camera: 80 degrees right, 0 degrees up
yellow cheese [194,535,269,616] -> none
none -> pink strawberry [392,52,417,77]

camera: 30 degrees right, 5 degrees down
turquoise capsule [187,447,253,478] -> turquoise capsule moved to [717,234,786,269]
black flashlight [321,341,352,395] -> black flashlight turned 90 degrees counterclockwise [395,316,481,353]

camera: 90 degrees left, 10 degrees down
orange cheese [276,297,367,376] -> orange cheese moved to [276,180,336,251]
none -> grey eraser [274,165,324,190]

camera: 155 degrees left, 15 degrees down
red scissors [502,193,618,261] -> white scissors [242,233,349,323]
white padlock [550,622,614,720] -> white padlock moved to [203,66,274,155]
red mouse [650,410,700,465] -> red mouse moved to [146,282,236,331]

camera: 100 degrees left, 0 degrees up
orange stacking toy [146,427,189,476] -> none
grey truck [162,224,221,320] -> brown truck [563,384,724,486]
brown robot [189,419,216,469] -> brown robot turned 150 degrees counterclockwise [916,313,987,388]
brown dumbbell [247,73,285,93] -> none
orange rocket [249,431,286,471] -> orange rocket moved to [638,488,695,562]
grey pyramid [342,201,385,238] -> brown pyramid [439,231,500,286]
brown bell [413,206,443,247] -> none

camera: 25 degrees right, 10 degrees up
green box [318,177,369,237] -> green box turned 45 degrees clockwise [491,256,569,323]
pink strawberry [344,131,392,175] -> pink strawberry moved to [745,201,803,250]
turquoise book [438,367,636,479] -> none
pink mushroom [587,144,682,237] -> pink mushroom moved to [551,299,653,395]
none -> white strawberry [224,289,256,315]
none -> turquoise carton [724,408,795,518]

Problem details:
Beginning at the first line of the data above, retype each line until you reach the line containing "grey truck [162,224,221,320]", and include that one too. Add nothing else.

Result below:
camera: 80 degrees right, 0 degrees up
yellow cheese [194,535,269,616] -> none
none -> pink strawberry [392,52,417,77]

camera: 30 degrees right, 5 degrees down
turquoise capsule [187,447,253,478] -> turquoise capsule moved to [717,234,786,269]
black flashlight [321,341,352,395] -> black flashlight turned 90 degrees counterclockwise [395,316,481,353]

camera: 90 degrees left, 10 degrees down
orange cheese [276,297,367,376] -> orange cheese moved to [276,180,336,251]
none -> grey eraser [274,165,324,190]

camera: 155 degrees left, 15 degrees down
red scissors [502,193,618,261] -> white scissors [242,233,349,323]
white padlock [550,622,614,720] -> white padlock moved to [203,66,274,155]
red mouse [650,410,700,465] -> red mouse moved to [146,282,236,331]

camera: 100 degrees left, 0 degrees up
orange stacking toy [146,427,189,476] -> none
grey truck [162,224,221,320] -> brown truck [563,384,724,486]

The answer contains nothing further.